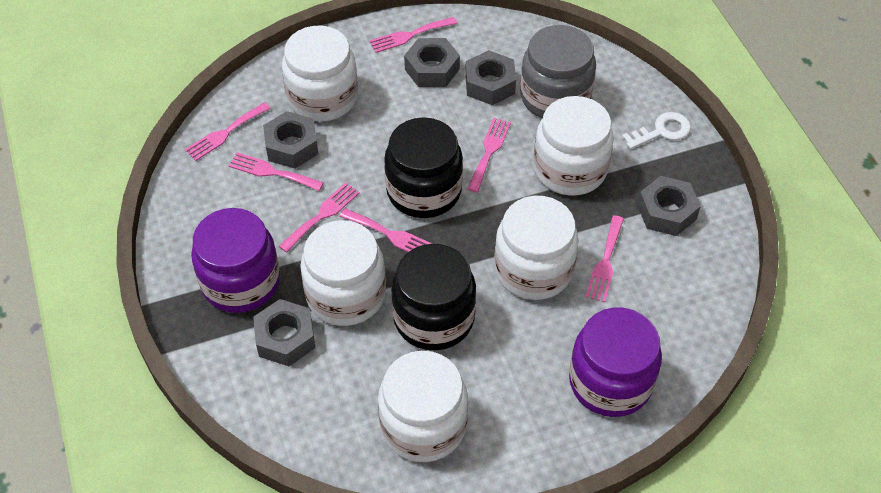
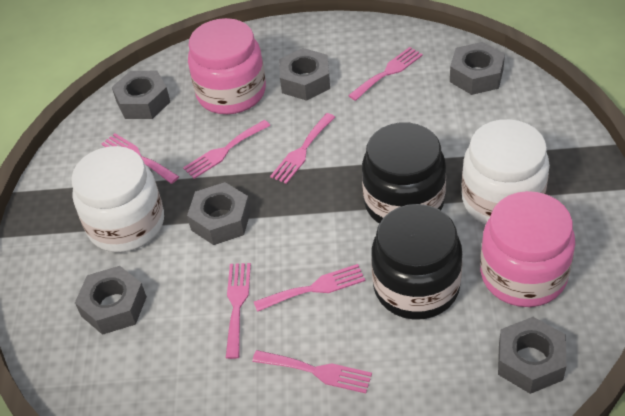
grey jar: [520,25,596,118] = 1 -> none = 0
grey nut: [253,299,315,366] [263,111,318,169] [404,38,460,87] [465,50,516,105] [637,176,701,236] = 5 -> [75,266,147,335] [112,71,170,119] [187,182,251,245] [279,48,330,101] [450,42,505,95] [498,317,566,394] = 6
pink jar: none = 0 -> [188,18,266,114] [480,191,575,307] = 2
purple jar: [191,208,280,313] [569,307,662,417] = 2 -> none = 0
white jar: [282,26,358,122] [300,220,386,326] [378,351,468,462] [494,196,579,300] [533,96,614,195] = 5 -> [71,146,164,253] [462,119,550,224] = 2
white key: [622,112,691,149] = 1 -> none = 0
********************
=== Aim of the exercise ===
If a line in the listing above contains the word "grey", include it in your count, then give only the final number.

=== Answer area ===
2